Information shown:
----

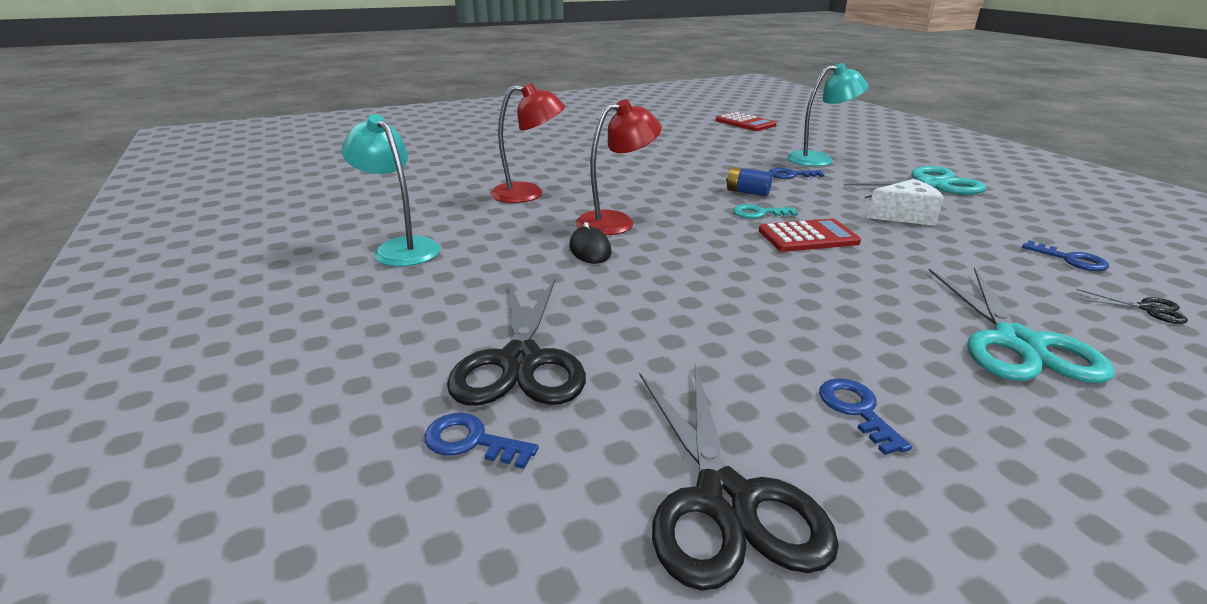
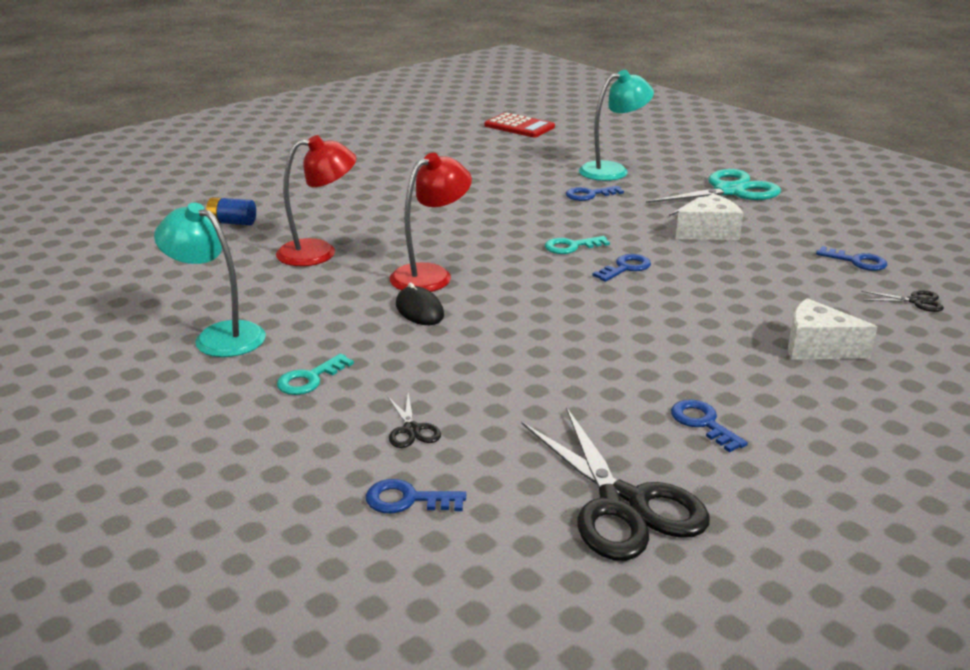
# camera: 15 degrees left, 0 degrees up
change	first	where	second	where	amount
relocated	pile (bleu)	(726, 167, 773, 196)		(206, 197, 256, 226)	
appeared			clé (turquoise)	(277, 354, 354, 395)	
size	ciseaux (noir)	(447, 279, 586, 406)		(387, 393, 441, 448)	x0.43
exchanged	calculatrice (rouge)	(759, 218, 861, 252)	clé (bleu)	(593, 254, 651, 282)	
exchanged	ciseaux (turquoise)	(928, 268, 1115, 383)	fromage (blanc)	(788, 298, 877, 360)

----

Write out the whole listing exactly. Do not include the pictures.

# camera: 15 degrees left, 0 degrees up
change	first	where	second	where	amount
relocated	pile (bleu)	(726, 167, 773, 196)		(206, 197, 256, 226)	
appeared			clé (turquoise)	(277, 354, 354, 395)	
size	ciseaux (noir)	(447, 279, 586, 406)		(387, 393, 441, 448)	x0.43
exchanged	calculatrice (rouge)	(759, 218, 861, 252)	clé (bleu)	(593, 254, 651, 282)	
exchanged	ciseaux (turquoise)	(928, 268, 1115, 383)	fromage (blanc)	(788, 298, 877, 360)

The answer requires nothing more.